### Work instructions
Starting at the line that contains "white cheese [165,364,215,407]", quote each line exactly through the last line of the entries, both included.

==================================================

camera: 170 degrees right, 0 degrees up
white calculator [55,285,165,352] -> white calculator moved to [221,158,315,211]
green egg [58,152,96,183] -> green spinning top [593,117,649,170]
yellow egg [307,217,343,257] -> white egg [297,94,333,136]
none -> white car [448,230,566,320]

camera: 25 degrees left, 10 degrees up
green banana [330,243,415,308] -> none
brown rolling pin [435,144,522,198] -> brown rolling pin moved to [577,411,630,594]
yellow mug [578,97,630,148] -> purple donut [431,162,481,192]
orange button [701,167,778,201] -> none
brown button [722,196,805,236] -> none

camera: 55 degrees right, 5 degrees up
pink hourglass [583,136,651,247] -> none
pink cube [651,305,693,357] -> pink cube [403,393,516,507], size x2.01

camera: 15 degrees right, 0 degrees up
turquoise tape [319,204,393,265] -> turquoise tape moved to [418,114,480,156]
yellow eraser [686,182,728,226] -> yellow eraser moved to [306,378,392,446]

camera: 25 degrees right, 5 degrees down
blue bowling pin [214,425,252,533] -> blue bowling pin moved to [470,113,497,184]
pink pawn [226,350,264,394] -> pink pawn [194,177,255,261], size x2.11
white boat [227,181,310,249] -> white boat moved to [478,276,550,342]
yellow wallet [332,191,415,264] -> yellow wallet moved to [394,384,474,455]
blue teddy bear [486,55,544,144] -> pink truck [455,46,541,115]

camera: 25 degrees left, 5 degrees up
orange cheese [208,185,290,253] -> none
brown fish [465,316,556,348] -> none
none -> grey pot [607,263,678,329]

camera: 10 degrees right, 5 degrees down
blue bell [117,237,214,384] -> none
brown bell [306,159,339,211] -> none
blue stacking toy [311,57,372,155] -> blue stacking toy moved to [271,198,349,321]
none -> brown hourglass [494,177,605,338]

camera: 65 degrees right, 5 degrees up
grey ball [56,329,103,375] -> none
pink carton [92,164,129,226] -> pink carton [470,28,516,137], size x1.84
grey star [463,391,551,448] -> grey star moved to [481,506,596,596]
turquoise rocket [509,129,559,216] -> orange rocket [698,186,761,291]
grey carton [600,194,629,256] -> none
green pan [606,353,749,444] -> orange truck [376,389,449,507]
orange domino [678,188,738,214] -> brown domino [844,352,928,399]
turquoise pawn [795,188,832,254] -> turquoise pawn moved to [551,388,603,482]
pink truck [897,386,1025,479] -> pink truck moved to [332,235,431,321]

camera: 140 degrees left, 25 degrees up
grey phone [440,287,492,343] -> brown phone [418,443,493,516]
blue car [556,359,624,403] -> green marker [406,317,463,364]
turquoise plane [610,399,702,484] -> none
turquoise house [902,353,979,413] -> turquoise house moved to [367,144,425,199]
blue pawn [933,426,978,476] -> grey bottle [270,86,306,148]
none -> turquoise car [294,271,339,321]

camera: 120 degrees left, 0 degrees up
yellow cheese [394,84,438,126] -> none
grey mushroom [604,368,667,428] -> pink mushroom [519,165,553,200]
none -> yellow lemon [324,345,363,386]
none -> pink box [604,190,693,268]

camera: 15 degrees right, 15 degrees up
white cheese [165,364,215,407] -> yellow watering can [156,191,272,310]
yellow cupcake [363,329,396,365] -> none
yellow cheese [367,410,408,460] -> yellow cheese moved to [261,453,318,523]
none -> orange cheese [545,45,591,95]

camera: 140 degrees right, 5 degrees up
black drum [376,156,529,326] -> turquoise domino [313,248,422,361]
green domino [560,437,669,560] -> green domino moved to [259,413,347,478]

==================================================

### Your response
white cheese [165,364,215,407] -> yellow watering can [156,191,272,310]
yellow cupcake [363,329,396,365] -> none
yellow cheese [367,410,408,460] -> yellow cheese moved to [261,453,318,523]
none -> orange cheese [545,45,591,95]

camera: 140 degrees right, 5 degrees up
black drum [376,156,529,326] -> turquoise domino [313,248,422,361]
green domino [560,437,669,560] -> green domino moved to [259,413,347,478]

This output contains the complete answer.